[Records excerpted from a collection]
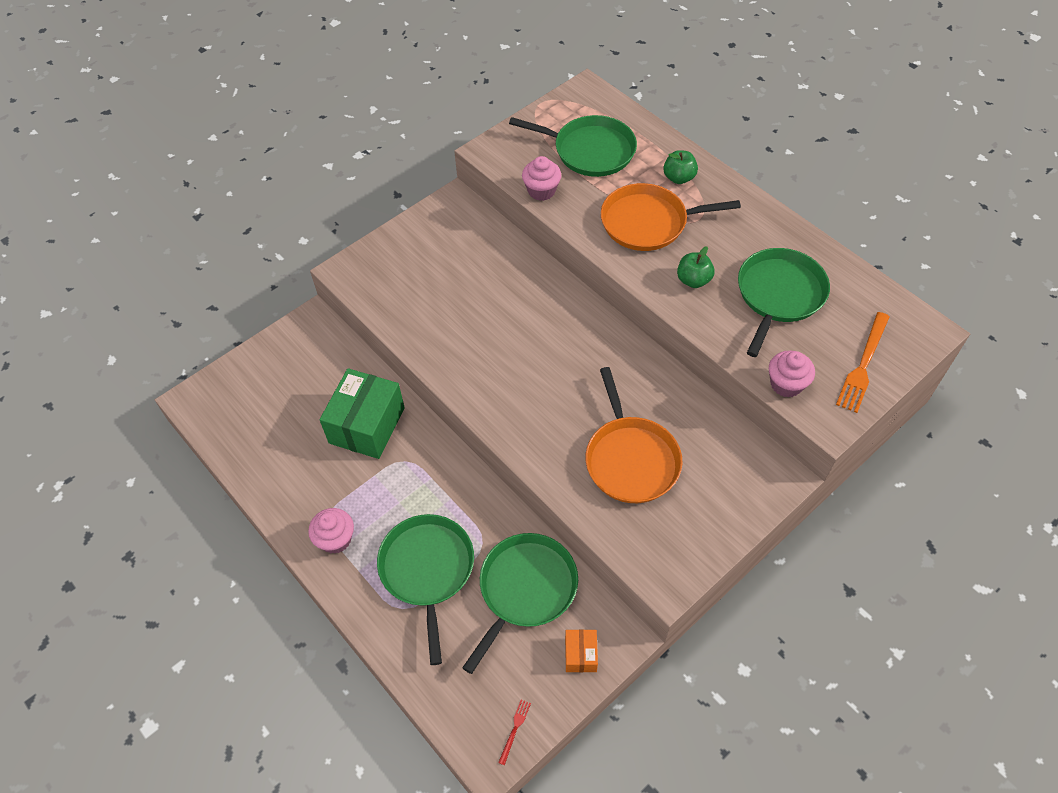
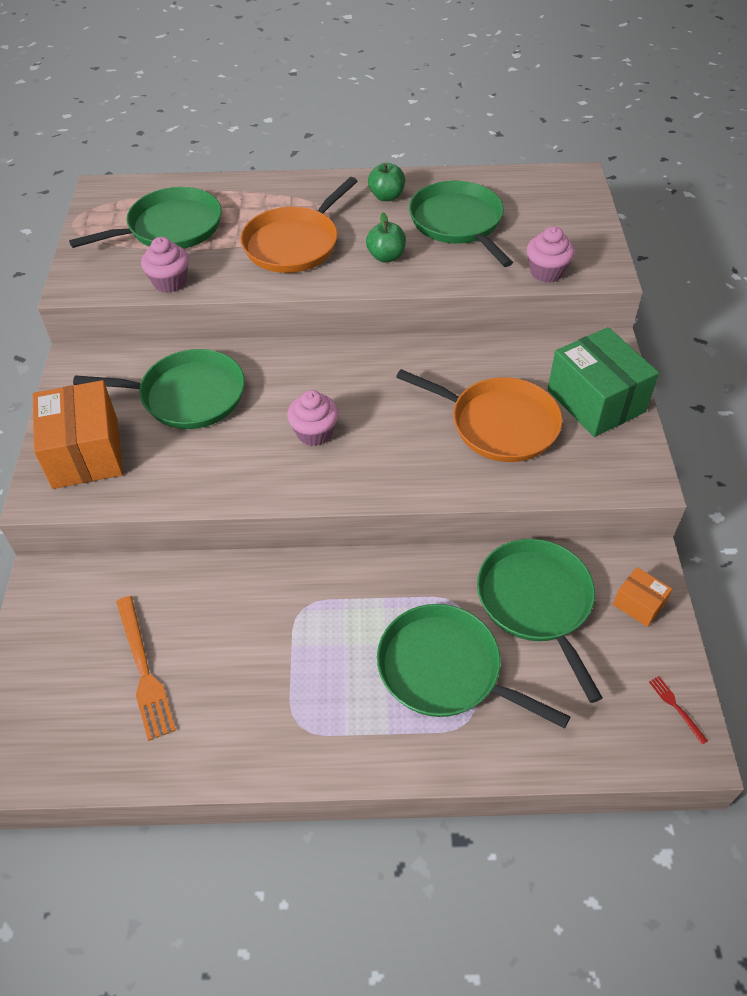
camera: 50 degrees left, 5 degrees down
(335, 539) = (331, 731): pink cupcake -> pink cupcake (314, 433)
(367, 425) = (226, 614): green box -> green box (595, 401)
(392, 265) = (85, 453): none -> orange box
(483, 275) = (187, 396): none -> green pan
(679, 178) = (273, 200): green apple -> green apple (386, 196)
(863, 364) = (572, 224): orange fork -> orange fork (143, 669)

- [The task]:
Output the line bearing "(335, 539) = (331, 731): pink" along with all the lines after it through the end of the entries, exactly, and no other lines.

- [Result]:
(335, 539) = (331, 731): pink cupcake -> pink cupcake (314, 433)
(367, 425) = (226, 614): green box -> green box (595, 401)
(392, 265) = (85, 453): none -> orange box
(483, 275) = (187, 396): none -> green pan
(679, 178) = (273, 200): green apple -> green apple (386, 196)
(863, 364) = (572, 224): orange fork -> orange fork (143, 669)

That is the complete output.